Data extract below:

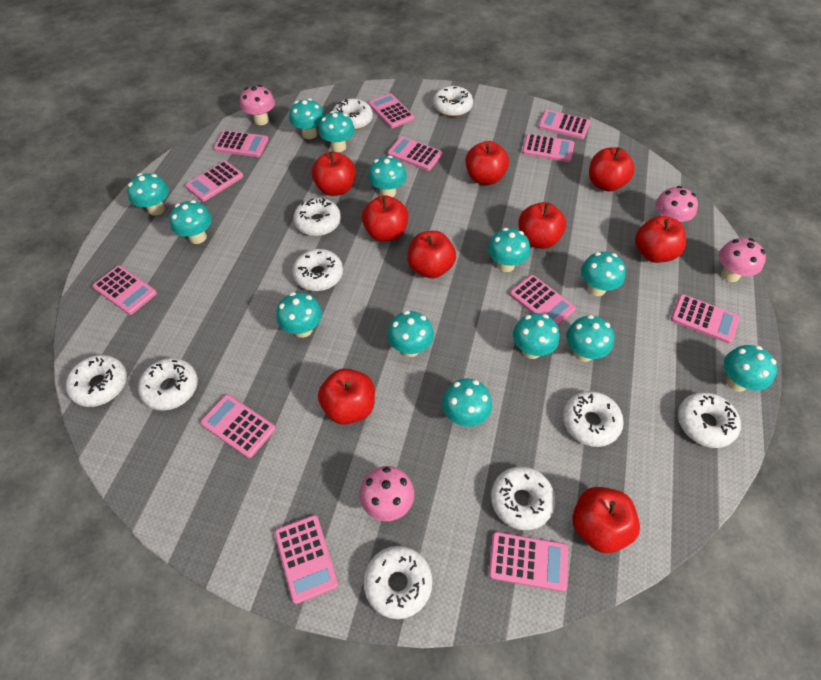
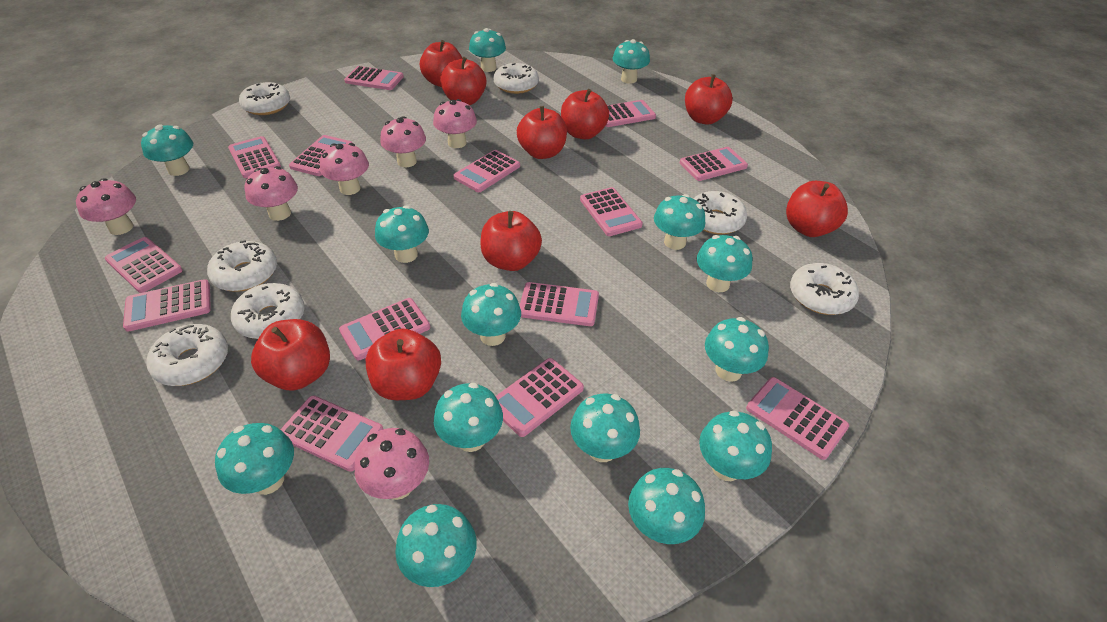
pink calculator: 12 -> 14
pink mushroom: 4 -> 6
turquoise mushroom: 13 -> 14
white donut: 10 -> 7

End of Data extract.

◆ What to do: Extract all the data above exactly, excluding every picture.

◆ Solution to this problem:
pink calculator: 12 -> 14
pink mushroom: 4 -> 6
turquoise mushroom: 13 -> 14
white donut: 10 -> 7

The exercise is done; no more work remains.